▸ **Exercise aim**
Scan the entries for the string "camera" and give the number of lines that have it, nothing further.

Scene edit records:
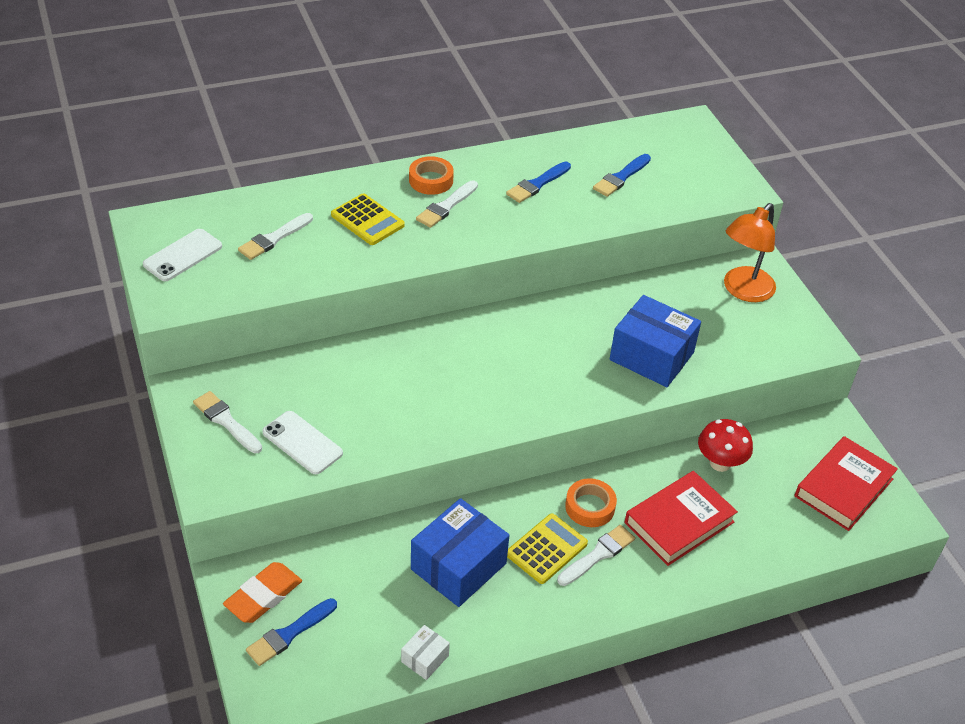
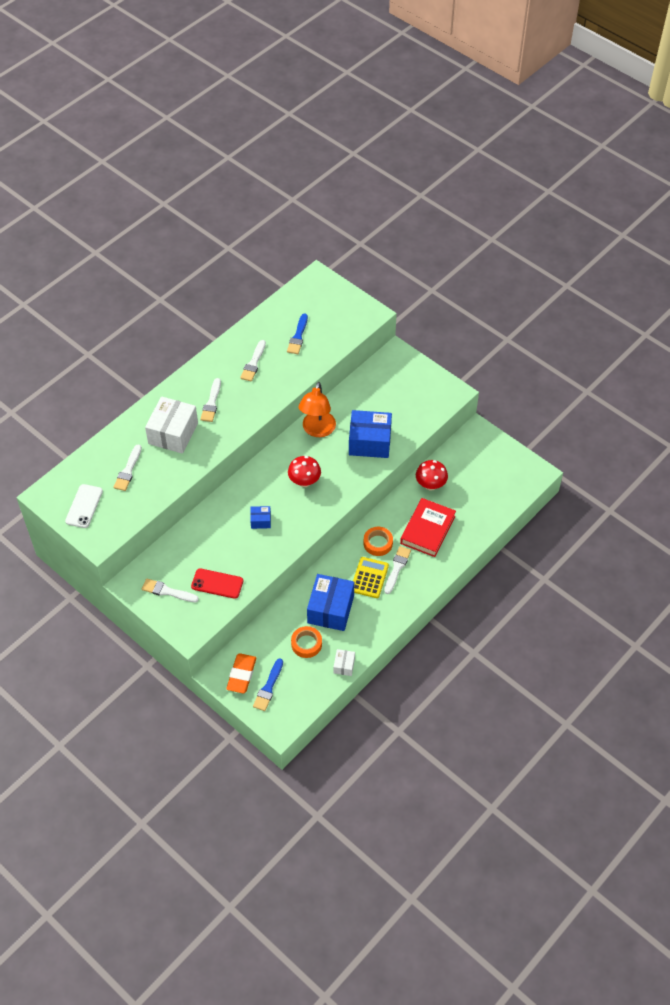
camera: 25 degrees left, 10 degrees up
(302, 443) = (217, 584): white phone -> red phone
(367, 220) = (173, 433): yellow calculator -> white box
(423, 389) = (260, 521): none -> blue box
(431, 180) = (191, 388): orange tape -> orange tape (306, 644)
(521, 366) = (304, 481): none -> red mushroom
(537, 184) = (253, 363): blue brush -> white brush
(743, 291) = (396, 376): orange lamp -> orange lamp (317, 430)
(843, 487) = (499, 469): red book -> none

---

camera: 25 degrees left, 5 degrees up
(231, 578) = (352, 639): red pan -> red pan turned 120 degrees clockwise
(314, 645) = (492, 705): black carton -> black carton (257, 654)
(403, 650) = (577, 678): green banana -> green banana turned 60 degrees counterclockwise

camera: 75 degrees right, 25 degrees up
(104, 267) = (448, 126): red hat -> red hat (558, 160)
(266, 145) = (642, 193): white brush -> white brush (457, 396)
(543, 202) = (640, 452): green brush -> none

▸ **Finished task**
3